Stored data entries:
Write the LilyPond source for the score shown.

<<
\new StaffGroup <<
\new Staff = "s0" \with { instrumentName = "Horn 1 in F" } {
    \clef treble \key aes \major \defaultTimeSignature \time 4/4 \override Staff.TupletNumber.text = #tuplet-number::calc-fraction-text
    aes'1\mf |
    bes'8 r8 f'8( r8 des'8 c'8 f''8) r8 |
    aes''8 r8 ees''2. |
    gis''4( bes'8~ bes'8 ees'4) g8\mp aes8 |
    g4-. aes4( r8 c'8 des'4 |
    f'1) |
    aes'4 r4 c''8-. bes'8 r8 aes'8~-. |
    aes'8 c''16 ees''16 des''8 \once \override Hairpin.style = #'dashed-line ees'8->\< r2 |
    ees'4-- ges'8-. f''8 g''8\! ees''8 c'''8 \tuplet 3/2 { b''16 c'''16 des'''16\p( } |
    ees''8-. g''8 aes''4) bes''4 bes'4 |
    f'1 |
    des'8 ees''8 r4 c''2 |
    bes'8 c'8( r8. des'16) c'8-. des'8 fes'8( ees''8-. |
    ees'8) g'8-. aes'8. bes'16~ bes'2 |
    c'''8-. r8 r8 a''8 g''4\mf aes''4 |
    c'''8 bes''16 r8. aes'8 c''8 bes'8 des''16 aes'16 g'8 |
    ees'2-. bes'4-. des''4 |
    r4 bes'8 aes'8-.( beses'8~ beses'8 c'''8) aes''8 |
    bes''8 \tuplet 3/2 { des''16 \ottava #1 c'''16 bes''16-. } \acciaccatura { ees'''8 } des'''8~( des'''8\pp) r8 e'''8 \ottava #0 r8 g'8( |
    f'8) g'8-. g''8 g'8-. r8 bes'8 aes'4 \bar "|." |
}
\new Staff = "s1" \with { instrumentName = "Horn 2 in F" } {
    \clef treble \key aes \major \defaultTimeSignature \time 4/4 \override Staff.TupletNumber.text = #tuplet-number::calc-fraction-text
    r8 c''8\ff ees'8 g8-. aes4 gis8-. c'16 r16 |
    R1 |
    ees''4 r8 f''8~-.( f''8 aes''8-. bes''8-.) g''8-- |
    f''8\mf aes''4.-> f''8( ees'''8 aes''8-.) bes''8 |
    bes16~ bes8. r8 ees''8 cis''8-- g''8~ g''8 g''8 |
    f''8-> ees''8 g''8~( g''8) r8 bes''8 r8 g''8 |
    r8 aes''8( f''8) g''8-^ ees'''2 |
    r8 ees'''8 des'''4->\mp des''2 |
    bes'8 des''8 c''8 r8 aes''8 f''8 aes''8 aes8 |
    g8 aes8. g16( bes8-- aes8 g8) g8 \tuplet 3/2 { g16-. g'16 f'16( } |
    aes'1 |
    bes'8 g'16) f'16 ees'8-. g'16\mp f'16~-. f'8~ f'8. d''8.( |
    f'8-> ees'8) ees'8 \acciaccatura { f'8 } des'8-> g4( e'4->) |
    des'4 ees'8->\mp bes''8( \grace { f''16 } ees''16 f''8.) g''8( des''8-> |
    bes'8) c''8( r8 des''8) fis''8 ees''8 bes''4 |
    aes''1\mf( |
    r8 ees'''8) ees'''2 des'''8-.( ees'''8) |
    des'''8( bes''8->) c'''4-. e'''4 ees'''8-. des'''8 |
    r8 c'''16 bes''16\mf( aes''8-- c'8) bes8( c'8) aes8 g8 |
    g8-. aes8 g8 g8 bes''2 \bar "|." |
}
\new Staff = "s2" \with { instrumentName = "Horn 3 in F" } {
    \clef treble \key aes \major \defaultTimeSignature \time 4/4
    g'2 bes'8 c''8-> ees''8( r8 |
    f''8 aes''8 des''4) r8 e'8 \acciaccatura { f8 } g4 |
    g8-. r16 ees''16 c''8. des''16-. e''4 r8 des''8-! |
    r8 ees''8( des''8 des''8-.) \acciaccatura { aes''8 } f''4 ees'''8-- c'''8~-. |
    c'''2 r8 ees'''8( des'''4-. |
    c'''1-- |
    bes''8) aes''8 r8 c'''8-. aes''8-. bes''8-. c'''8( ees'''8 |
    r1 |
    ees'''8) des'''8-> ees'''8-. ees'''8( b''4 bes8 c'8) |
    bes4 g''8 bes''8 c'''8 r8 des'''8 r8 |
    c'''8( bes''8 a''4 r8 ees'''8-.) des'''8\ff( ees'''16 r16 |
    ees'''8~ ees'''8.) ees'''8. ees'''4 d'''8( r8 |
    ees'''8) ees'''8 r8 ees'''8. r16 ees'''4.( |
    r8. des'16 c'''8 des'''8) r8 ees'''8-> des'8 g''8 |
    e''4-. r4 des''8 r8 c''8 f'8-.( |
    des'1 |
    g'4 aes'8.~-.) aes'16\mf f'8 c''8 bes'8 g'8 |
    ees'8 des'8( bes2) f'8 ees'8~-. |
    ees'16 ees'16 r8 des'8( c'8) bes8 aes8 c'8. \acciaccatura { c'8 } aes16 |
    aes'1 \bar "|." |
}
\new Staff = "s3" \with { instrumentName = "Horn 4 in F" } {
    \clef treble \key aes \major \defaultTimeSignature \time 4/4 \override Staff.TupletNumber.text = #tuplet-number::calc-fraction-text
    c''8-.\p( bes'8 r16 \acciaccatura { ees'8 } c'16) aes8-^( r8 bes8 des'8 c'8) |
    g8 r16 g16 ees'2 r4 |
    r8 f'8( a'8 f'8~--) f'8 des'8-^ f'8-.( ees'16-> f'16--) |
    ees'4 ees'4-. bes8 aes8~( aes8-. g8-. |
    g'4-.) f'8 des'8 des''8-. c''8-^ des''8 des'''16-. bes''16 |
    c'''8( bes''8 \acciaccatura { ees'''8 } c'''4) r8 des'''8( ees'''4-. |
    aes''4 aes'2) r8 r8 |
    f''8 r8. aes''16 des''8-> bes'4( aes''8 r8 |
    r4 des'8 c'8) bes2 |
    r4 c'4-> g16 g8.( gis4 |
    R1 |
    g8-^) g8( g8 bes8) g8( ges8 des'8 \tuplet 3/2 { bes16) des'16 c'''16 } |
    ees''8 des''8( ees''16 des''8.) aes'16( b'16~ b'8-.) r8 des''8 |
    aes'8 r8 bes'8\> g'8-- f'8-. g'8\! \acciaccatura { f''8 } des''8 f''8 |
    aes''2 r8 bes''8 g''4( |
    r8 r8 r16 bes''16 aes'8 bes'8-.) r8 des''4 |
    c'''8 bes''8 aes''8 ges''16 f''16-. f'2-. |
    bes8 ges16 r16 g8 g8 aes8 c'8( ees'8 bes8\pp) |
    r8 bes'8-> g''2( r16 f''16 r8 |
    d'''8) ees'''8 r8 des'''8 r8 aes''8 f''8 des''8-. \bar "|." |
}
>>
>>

• **Aim of the task**:
Pick out every line in the records above that contains the string "with", and copy each one in full. Case counts.

• **Answer to this task**:
\new Staff = "s0" \with { instrumentName = "Horn 1 in F" } {
\new Staff = "s1" \with { instrumentName = "Horn 2 in F" } {
\new Staff = "s2" \with { instrumentName = "Horn 3 in F" } {
\new Staff = "s3" \with { instrumentName = "Horn 4 in F" } {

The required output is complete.